Please copy the items word for word, from the line that contains "Determine the (X, Y)" through the line that contains "internal (280, 445)", including both of those lines.
## start Extracted entries
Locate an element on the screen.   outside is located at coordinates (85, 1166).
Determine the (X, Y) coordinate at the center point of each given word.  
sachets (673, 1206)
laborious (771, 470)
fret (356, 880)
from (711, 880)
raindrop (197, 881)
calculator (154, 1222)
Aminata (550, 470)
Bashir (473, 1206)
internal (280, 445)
## end Extracted entries
## start Extracted entries
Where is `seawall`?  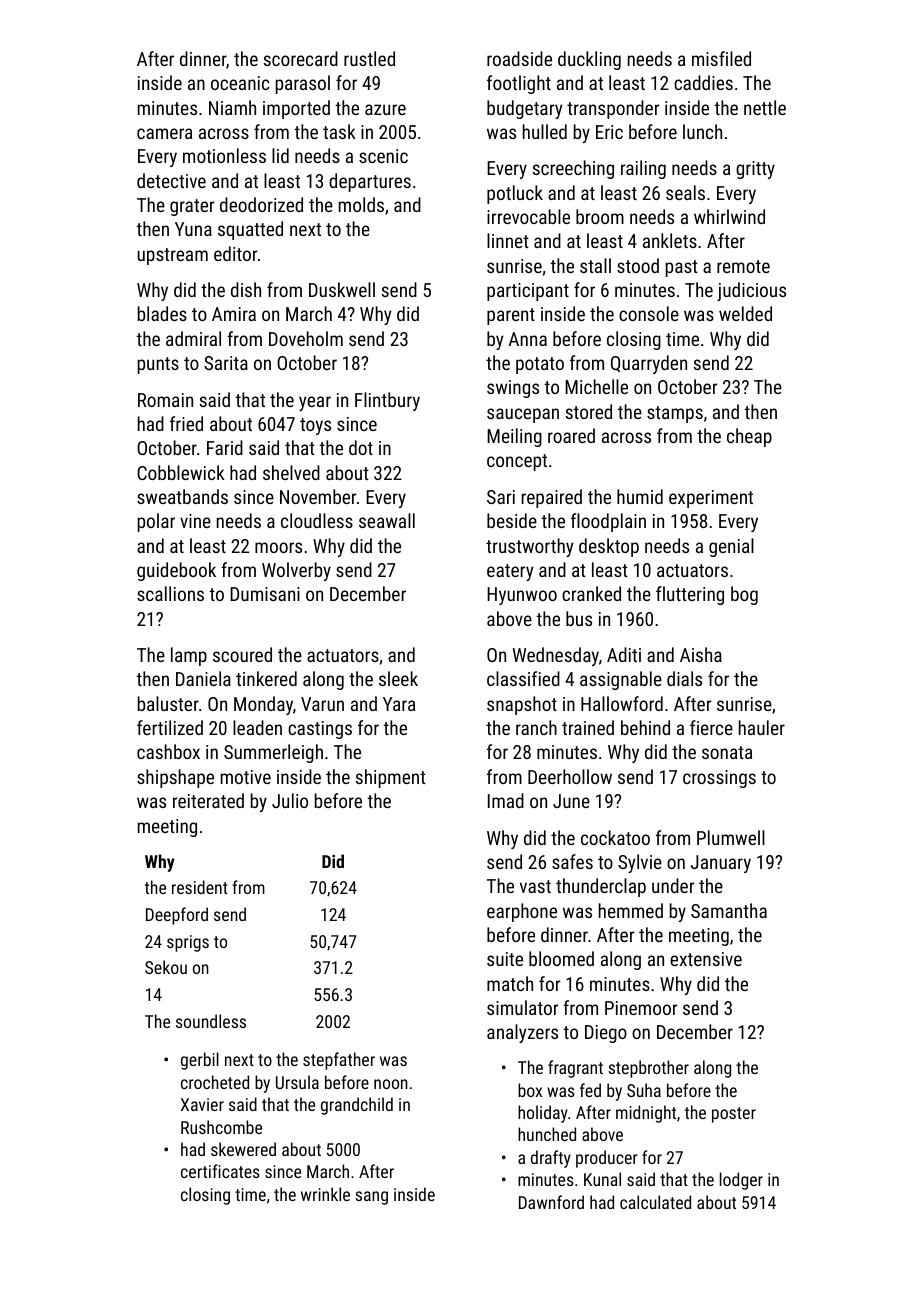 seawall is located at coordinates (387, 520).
## end Extracted entries
## Written reply:
Determine the (X, Y) coordinate at the center point of each given word.  
sachets (673, 1206)
laborious (771, 470)
fret (356, 880)
from (711, 880)
raindrop (197, 881)
calculator (154, 1222)
Aminata (550, 470)
Bashir (473, 1206)
internal (280, 445)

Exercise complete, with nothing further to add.